[Work task]
Only a slice of the listing below is wanted. Retype the lines from the one containing "STEPPER2 pin IN3: RX -> 15" through the one containing "SOIL3 pin AO: none -> A3", exactly, both ends included.

====

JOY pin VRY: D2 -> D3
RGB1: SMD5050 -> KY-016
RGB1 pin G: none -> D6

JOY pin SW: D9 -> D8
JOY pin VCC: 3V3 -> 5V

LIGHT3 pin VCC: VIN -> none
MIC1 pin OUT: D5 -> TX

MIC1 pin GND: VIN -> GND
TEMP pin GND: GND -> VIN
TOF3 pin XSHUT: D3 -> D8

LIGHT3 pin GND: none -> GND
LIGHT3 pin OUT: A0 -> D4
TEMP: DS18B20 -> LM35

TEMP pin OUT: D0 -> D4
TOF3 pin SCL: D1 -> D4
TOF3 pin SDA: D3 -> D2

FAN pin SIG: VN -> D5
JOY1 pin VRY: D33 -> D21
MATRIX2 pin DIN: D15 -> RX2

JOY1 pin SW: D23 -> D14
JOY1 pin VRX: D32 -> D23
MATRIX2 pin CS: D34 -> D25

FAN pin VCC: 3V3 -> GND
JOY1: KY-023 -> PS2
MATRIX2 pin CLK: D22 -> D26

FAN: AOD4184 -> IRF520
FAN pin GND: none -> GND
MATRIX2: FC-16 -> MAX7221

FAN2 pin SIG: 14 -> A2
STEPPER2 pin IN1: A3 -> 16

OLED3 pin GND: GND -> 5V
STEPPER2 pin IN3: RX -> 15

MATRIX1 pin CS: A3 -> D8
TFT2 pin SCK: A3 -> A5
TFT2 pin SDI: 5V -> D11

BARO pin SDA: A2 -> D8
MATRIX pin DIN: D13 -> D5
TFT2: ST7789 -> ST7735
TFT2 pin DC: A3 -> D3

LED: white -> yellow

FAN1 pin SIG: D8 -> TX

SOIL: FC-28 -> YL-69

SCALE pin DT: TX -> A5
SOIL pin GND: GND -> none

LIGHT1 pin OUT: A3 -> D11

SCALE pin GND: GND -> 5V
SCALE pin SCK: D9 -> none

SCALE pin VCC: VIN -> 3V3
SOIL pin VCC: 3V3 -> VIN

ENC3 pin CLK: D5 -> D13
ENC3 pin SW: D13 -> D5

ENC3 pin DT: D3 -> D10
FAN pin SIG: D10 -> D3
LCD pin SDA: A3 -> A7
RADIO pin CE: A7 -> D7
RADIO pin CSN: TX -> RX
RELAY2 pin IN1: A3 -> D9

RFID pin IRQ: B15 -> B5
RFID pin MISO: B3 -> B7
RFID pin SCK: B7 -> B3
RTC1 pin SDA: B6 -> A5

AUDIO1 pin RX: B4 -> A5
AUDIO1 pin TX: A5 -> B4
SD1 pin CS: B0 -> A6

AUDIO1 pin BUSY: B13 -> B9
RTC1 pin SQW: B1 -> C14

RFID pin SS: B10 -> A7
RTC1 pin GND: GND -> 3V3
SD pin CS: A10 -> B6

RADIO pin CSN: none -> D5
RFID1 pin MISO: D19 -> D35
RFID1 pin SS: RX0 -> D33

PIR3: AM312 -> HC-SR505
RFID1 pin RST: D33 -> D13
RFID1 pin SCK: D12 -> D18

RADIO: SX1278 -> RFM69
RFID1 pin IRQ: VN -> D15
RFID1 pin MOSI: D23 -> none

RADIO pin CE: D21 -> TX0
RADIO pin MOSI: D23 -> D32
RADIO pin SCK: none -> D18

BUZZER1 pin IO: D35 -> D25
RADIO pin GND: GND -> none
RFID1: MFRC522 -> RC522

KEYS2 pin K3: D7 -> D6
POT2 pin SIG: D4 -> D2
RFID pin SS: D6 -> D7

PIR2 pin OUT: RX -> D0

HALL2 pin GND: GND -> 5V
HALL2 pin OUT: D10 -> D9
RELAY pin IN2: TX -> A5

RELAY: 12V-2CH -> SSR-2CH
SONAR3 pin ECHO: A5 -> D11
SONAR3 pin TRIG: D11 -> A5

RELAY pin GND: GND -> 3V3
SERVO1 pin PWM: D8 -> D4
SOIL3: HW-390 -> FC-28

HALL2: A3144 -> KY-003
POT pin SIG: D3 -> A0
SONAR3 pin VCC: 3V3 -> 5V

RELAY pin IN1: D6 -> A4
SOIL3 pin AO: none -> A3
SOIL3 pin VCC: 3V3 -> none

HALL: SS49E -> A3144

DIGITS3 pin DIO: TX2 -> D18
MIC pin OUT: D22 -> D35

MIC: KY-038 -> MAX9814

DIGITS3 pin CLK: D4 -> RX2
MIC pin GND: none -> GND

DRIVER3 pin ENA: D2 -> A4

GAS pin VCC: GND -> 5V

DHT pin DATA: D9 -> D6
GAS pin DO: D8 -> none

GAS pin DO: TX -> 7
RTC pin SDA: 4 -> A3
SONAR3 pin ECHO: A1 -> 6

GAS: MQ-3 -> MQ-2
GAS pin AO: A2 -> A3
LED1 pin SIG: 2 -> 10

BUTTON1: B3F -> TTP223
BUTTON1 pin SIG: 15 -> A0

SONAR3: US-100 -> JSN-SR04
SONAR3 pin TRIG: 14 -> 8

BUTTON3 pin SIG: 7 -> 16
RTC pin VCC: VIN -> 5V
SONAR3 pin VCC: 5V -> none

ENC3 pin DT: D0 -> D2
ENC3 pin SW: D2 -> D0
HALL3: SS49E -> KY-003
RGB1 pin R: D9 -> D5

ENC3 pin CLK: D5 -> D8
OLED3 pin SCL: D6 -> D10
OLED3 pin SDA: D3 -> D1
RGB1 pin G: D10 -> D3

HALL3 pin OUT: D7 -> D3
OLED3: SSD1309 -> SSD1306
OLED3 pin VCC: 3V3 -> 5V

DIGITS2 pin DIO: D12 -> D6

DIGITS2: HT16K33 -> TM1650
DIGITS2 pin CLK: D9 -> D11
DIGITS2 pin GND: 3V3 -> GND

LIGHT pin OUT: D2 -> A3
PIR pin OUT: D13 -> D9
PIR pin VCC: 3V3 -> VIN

====

[Problem solution]
STEPPER2 pin IN3: RX -> 15

MATRIX1 pin CS: A3 -> D8
TFT2 pin SCK: A3 -> A5
TFT2 pin SDI: 5V -> D11

BARO pin SDA: A2 -> D8
MATRIX pin DIN: D13 -> D5
TFT2: ST7789 -> ST7735
TFT2 pin DC: A3 -> D3

LED: white -> yellow

FAN1 pin SIG: D8 -> TX

SOIL: FC-28 -> YL-69

SCALE pin DT: TX -> A5
SOIL pin GND: GND -> none

LIGHT1 pin OUT: A3 -> D11

SCALE pin GND: GND -> 5V
SCALE pin SCK: D9 -> none

SCALE pin VCC: VIN -> 3V3
SOIL pin VCC: 3V3 -> VIN

ENC3 pin CLK: D5 -> D13
ENC3 pin SW: D13 -> D5

ENC3 pin DT: D3 -> D10
FAN pin SIG: D10 -> D3
LCD pin SDA: A3 -> A7
RADIO pin CE: A7 -> D7
RADIO pin CSN: TX -> RX
RELAY2 pin IN1: A3 -> D9

RFID pin IRQ: B15 -> B5
RFID pin MISO: B3 -> B7
RFID pin SCK: B7 -> B3
RTC1 pin SDA: B6 -> A5

AUDIO1 pin RX: B4 -> A5
AUDIO1 pin TX: A5 -> B4
SD1 pin CS: B0 -> A6

AUDIO1 pin BUSY: B13 -> B9
RTC1 pin SQW: B1 -> C14

RFID pin SS: B10 -> A7
RTC1 pin GND: GND -> 3V3
SD pin CS: A10 -> B6

RADIO pin CSN: none -> D5
RFID1 pin MISO: D19 -> D35
RFID1 pin SS: RX0 -> D33

PIR3: AM312 -> HC-SR505
RFID1 pin RST: D33 -> D13
RFID1 pin SCK: D12 -> D18

RADIO: SX1278 -> RFM69
RFID1 pin IRQ: VN -> D15
RFID1 pin MOSI: D23 -> none

RADIO pin CE: D21 -> TX0
RADIO pin MOSI: D23 -> D32
RADIO pin SCK: none -> D18

BUZZER1 pin IO: D35 -> D25
RADIO pin GND: GND -> none
RFID1: MFRC522 -> RC522

KEYS2 pin K3: D7 -> D6
POT2 pin SIG: D4 -> D2
RFID pin SS: D6 -> D7

PIR2 pin OUT: RX -> D0

HALL2 pin GND: GND -> 5V
HALL2 pin OUT: D10 -> D9
RELAY pin IN2: TX -> A5

RELAY: 12V-2CH -> SSR-2CH
SONAR3 pin ECHO: A5 -> D11
SONAR3 pin TRIG: D11 -> A5

RELAY pin GND: GND -> 3V3
SERVO1 pin PWM: D8 -> D4
SOIL3: HW-390 -> FC-28

HALL2: A3144 -> KY-003
POT pin SIG: D3 -> A0
SONAR3 pin VCC: 3V3 -> 5V

RELAY pin IN1: D6 -> A4
SOIL3 pin AO: none -> A3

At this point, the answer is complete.